**THE REQUEST:** Please update the records below by replacing "Outright" with "Overall" and leaving everything else unchanged.

(A block of data)
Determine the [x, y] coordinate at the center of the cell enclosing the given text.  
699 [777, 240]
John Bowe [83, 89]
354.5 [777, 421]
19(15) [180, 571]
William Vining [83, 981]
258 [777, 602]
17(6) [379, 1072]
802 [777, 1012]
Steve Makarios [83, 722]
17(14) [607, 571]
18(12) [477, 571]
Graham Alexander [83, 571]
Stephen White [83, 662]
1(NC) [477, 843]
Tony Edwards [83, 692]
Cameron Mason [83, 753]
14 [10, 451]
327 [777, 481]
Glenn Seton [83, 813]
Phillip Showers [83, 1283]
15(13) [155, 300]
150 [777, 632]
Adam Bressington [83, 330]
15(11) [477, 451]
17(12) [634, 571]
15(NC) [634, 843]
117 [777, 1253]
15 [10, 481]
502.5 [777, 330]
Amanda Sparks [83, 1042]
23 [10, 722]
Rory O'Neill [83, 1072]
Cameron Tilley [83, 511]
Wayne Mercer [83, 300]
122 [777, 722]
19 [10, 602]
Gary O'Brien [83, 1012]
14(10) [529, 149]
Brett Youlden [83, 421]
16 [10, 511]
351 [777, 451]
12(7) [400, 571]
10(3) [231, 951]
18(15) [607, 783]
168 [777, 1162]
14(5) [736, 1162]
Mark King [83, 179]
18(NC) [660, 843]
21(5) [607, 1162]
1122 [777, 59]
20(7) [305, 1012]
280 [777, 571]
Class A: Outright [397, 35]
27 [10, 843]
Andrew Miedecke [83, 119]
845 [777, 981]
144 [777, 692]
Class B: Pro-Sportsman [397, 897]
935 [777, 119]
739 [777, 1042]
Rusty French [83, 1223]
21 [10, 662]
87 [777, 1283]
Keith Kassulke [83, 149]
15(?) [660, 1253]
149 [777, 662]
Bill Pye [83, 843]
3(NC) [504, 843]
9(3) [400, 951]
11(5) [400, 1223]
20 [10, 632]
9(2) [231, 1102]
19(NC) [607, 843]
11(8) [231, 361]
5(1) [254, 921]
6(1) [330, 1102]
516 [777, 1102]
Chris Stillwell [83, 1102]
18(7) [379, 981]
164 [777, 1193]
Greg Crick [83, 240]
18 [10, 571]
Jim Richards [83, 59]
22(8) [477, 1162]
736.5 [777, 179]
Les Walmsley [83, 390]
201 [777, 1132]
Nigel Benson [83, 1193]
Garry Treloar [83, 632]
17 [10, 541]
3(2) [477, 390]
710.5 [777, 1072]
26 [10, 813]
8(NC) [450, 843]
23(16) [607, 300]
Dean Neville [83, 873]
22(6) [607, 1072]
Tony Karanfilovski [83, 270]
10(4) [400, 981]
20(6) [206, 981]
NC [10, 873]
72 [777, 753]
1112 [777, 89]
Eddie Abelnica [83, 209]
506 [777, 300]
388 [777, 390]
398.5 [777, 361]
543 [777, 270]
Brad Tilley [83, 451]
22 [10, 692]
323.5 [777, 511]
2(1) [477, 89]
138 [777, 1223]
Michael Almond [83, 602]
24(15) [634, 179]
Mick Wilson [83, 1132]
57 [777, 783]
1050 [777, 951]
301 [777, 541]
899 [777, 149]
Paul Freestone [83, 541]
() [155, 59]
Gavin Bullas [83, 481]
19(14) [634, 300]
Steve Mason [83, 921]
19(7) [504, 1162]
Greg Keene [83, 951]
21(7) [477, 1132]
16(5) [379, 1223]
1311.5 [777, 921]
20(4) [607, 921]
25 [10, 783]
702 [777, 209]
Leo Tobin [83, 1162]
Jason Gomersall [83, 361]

**FINISHED ANSWER:**
Determine the [x, y] coordinate at the center of the cell enclosing the given text.  
699 [777, 240]
John Bowe [83, 89]
354.5 [777, 421]
19(15) [180, 571]
William Vining [83, 981]
258 [777, 602]
17(6) [379, 1072]
802 [777, 1012]
Steve Makarios [83, 722]
17(14) [607, 571]
18(12) [477, 571]
Graham Alexander [83, 571]
Stephen White [83, 662]
1(NC) [477, 843]
Tony Edwards [83, 692]
Cameron Mason [83, 753]
14 [10, 451]
327 [777, 481]
Glenn Seton [83, 813]
Phillip Showers [83, 1283]
15(13) [155, 300]
150 [777, 632]
Adam Bressington [83, 330]
15(11) [477, 451]
17(12) [634, 571]
15(NC) [634, 843]
117 [777, 1253]
15 [10, 481]
502.5 [777, 330]
Amanda Sparks [83, 1042]
23 [10, 722]
Rory O'Neill [83, 1072]
Cameron Tilley [83, 511]
Wayne Mercer [83, 300]
122 [777, 722]
19 [10, 602]
Gary O'Brien [83, 1012]
14(10) [529, 149]
Brett Youlden [83, 421]
16 [10, 511]
351 [777, 451]
12(7) [400, 571]
10(3) [231, 951]
18(15) [607, 783]
168 [777, 1162]
14(5) [736, 1162]
Mark King [83, 179]
18(NC) [660, 843]
21(5) [607, 1162]
1122 [777, 59]
20(7) [305, 1012]
280 [777, 571]
Class A: Overall [397, 35]
27 [10, 843]
Andrew Miedecke [83, 119]
845 [777, 981]
144 [777, 692]
Class B: Pro-Sportsman [397, 897]
935 [777, 119]
739 [777, 1042]
Rusty French [83, 1223]
21 [10, 662]
87 [777, 1283]
Keith Kassulke [83, 149]
15(?) [660, 1253]
149 [777, 662]
Bill Pye [83, 843]
3(NC) [504, 843]
9(3) [400, 951]
11(5) [400, 1223]
20 [10, 632]
9(2) [231, 1102]
19(NC) [607, 843]
11(8) [231, 361]
5(1) [254, 921]
6(1) [330, 1102]
516 [777, 1102]
Chris Stillwell [83, 1102]
18(7) [379, 981]
164 [777, 1193]
Greg Crick [83, 240]
18 [10, 571]
Jim Richards [83, 59]
22(8) [477, 1162]
736.5 [777, 179]
Les Walmsley [83, 390]
201 [777, 1132]
Nigel Benson [83, 1193]
Garry Treloar [83, 632]
17 [10, 541]
3(2) [477, 390]
710.5 [777, 1072]
26 [10, 813]
8(NC) [450, 843]
23(16) [607, 300]
Dean Neville [83, 873]
22(6) [607, 1072]
Tony Karanfilovski [83, 270]
10(4) [400, 981]
20(6) [206, 981]
NC [10, 873]
72 [777, 753]
1112 [777, 89]
Eddie Abelnica [83, 209]
506 [777, 300]
388 [777, 390]
398.5 [777, 361]
543 [777, 270]
Brad Tilley [83, 451]
22 [10, 692]
323.5 [777, 511]
2(1) [477, 89]
138 [777, 1223]
Michael Almond [83, 602]
24(15) [634, 179]
Mick Wilson [83, 1132]
57 [777, 783]
1050 [777, 951]
301 [777, 541]
899 [777, 149]
Paul Freestone [83, 541]
() [155, 59]
Gavin Bullas [83, 481]
19(14) [634, 300]
Steve Mason [83, 921]
19(7) [504, 1162]
Greg Keene [83, 951]
21(7) [477, 1132]
16(5) [379, 1223]
1311.5 [777, 921]
20(4) [607, 921]
25 [10, 783]
702 [777, 209]
Leo Tobin [83, 1162]
Jason Gomersall [83, 361]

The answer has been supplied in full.